(Given entries)
== Segment start ==
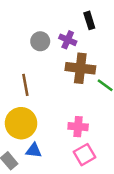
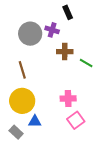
gray circle: (40, 41) -> (30, 34), size x1.5
brown cross: (80, 68) -> (65, 52), size x0.7

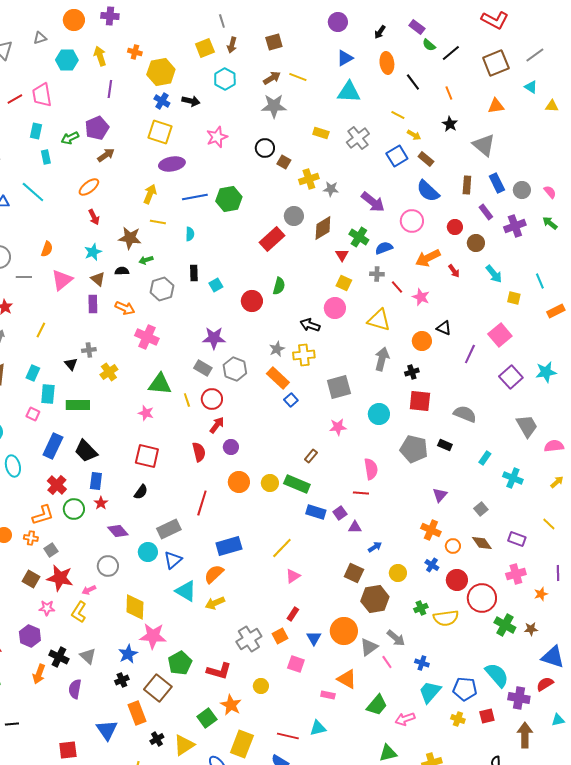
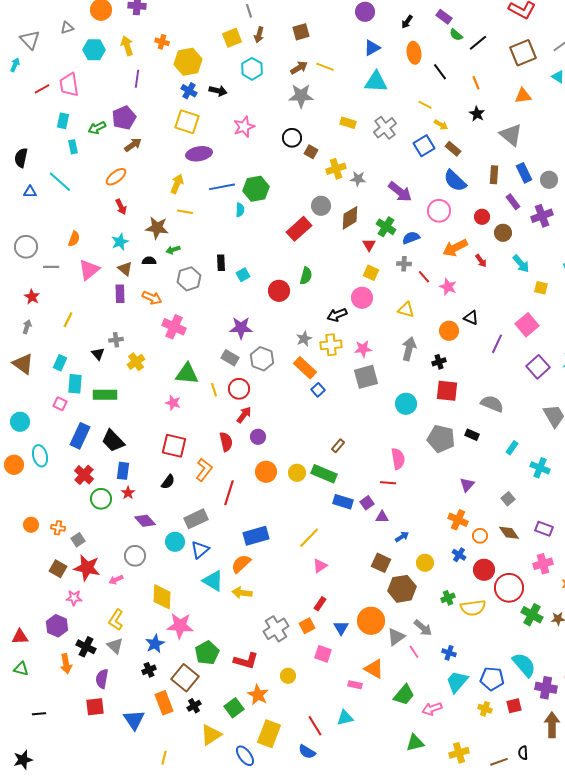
cyan semicircle: (190, 234) -> (240, 210), moved
yellow triangle: (379, 320) -> (406, 310), size x0.7
black arrow: (310, 325) -> (337, 315), turned -42
pink star: (338, 427) -> (363, 349), moved
orange L-shape: (43, 515) -> (204, 470), moved, turned -35
yellow arrow: (215, 603) -> (242, 593), turned 30
yellow L-shape: (79, 612) -> (116, 620), moved
orange arrow: (39, 674) -> (66, 664), turned -30
red line: (288, 736) -> (315, 726), turned 45
black cross: (157, 739) -> (194, 706), moved
red square: (68, 750) -> (95, 707), moved

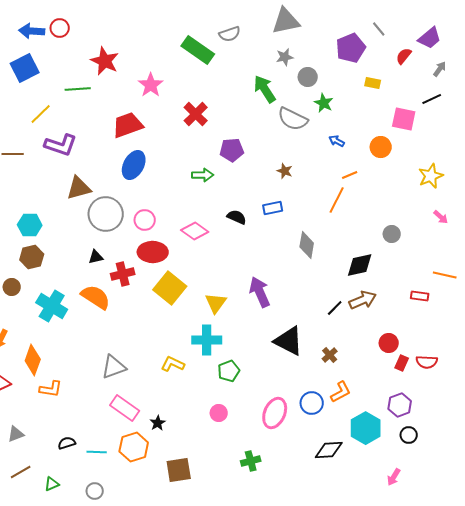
== Segment end ==
Skip the pictures and retype exactly the lines from the one that contains "pink star: (338, 427) -> (363, 349), moved" to the last line of the records.

(Written response)
pink star: (338, 427) -> (363, 349), moved
orange L-shape: (43, 515) -> (204, 470), moved, turned -35
yellow arrow: (215, 603) -> (242, 593), turned 30
yellow L-shape: (79, 612) -> (116, 620), moved
orange arrow: (39, 674) -> (66, 664), turned -30
red line: (288, 736) -> (315, 726), turned 45
black cross: (157, 739) -> (194, 706), moved
red square: (68, 750) -> (95, 707), moved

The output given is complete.